[Records from a data source]
....

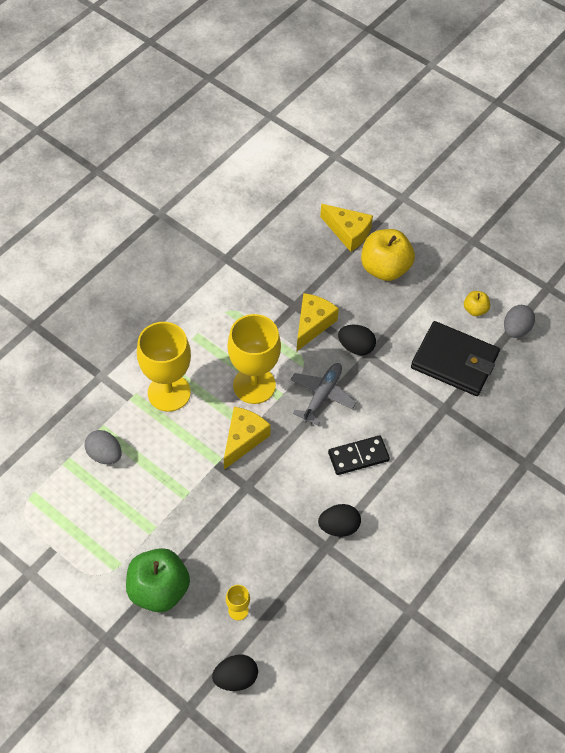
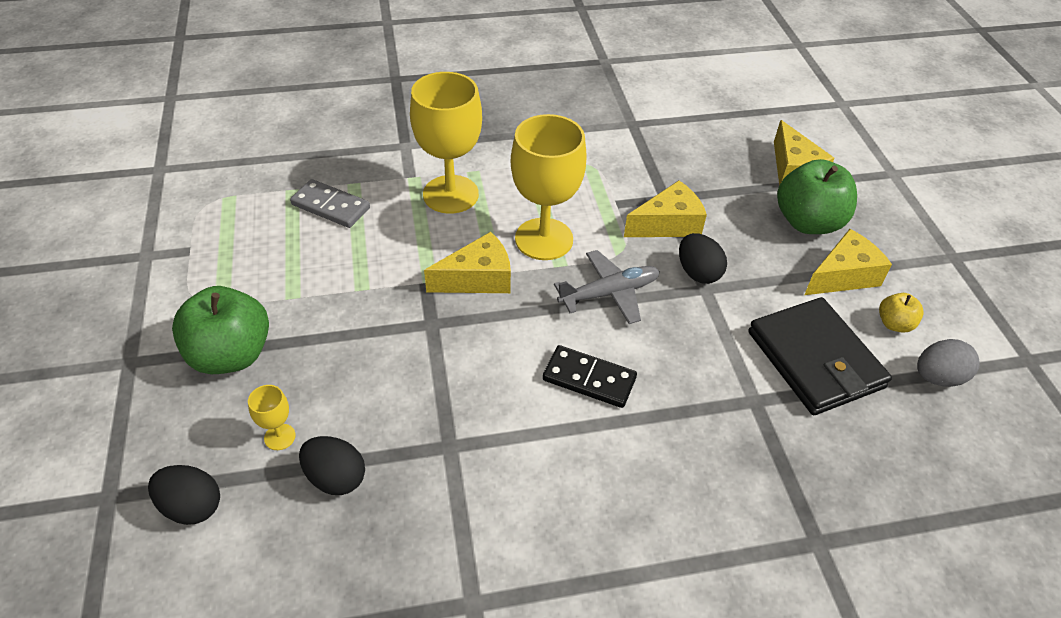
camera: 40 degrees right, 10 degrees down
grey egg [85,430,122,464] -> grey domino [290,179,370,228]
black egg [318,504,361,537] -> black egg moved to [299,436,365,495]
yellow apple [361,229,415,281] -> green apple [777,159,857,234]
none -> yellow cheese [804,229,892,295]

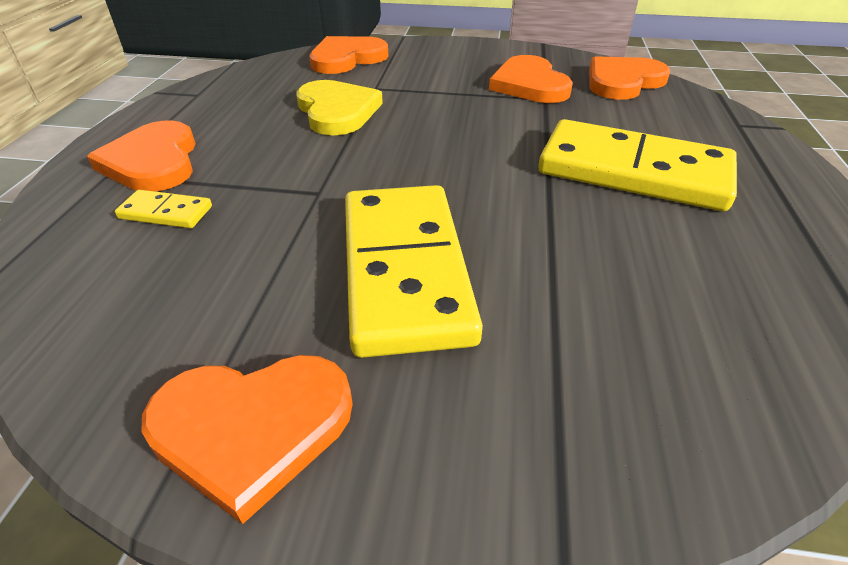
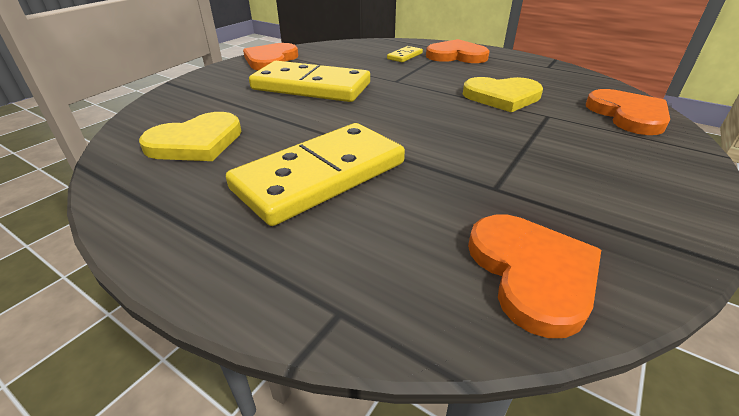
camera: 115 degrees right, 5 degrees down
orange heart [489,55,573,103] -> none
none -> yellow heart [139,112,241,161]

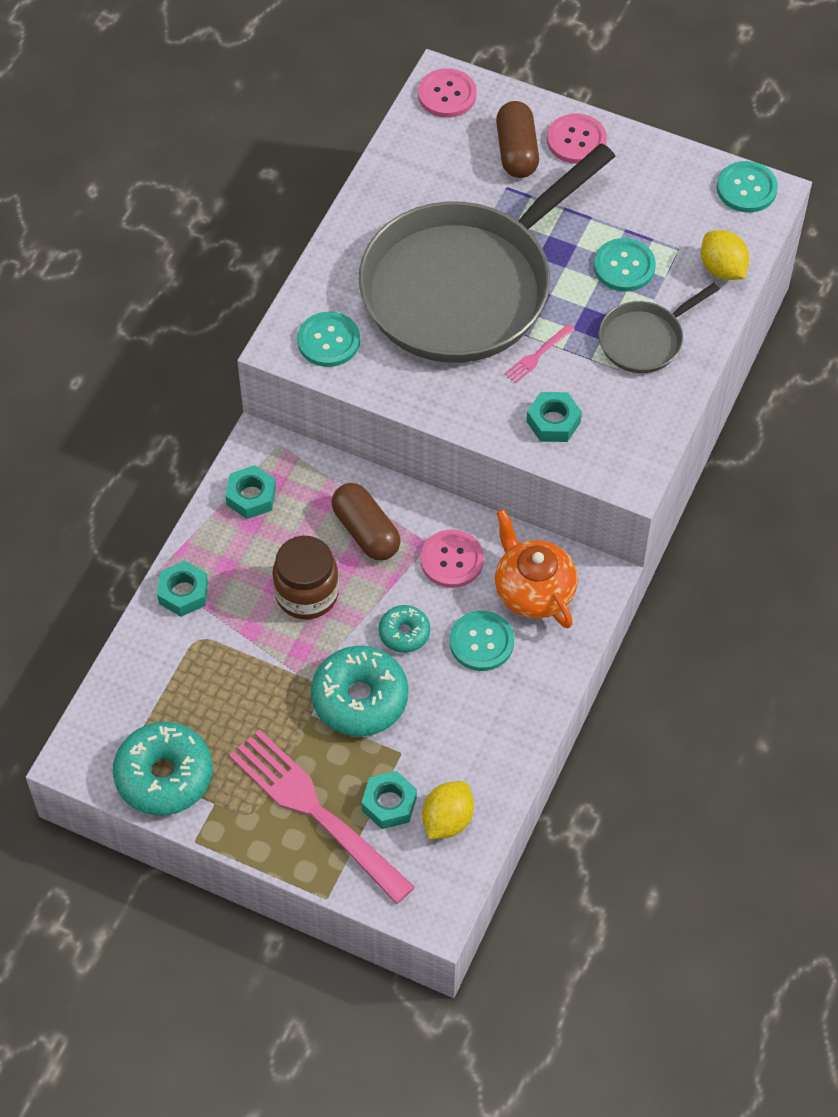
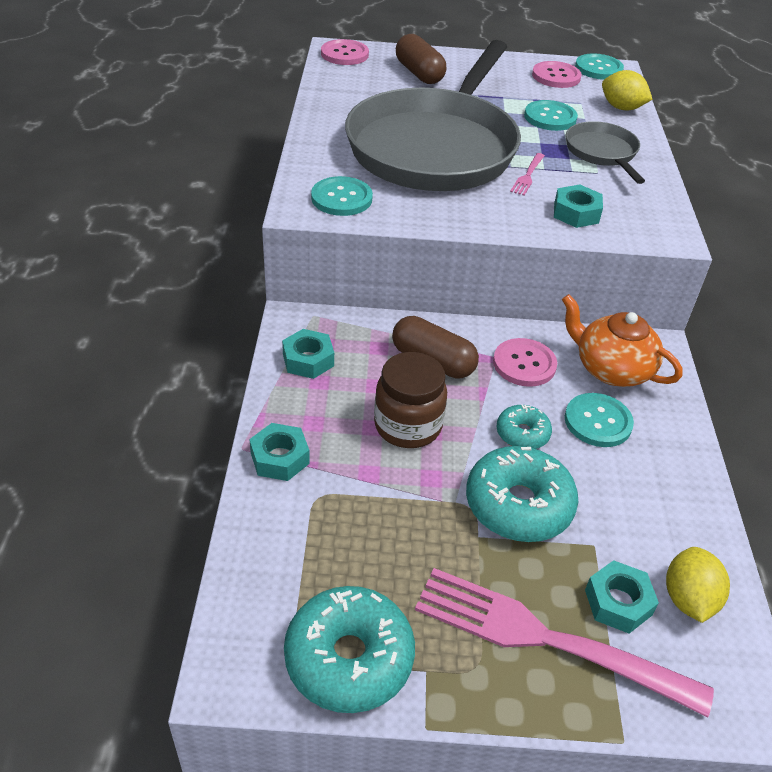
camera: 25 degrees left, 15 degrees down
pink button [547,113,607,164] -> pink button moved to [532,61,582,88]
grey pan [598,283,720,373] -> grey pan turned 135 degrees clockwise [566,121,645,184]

....

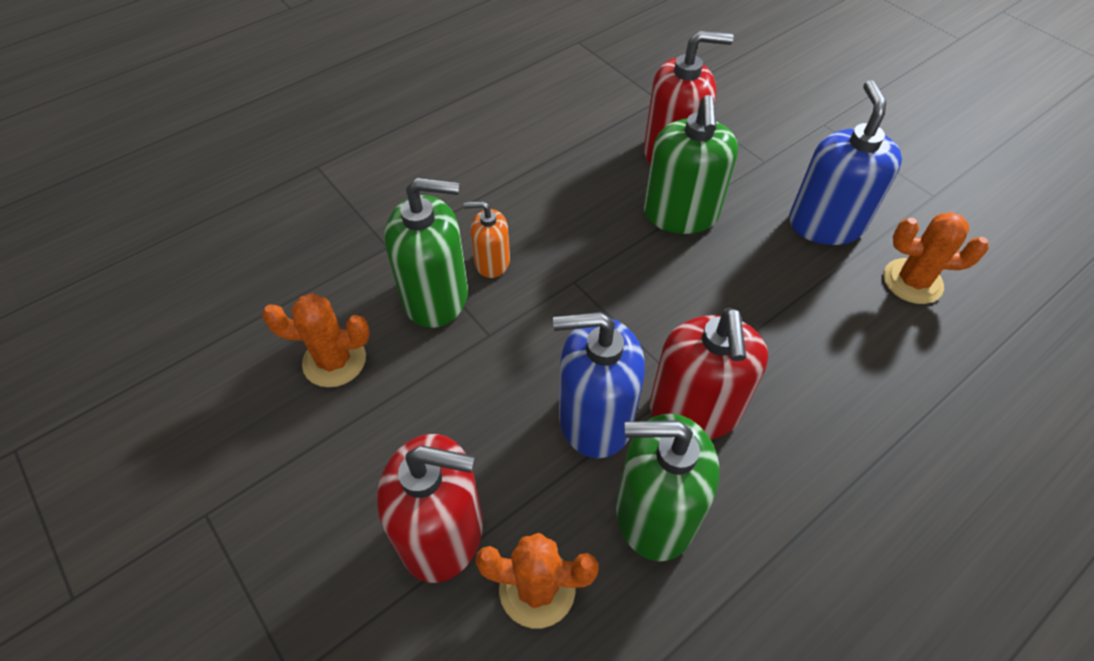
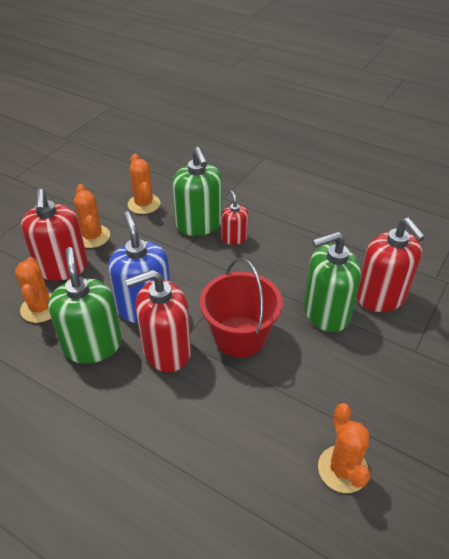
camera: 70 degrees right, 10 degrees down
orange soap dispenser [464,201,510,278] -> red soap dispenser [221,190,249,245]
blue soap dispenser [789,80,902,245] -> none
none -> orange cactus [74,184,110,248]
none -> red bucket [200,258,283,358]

....

Please return each line of the data above in which the word "moved" occurs.

black egg [318,504,361,537] -> black egg moved to [299,436,365,495]
pink button [547,113,607,164] -> pink button moved to [532,61,582,88]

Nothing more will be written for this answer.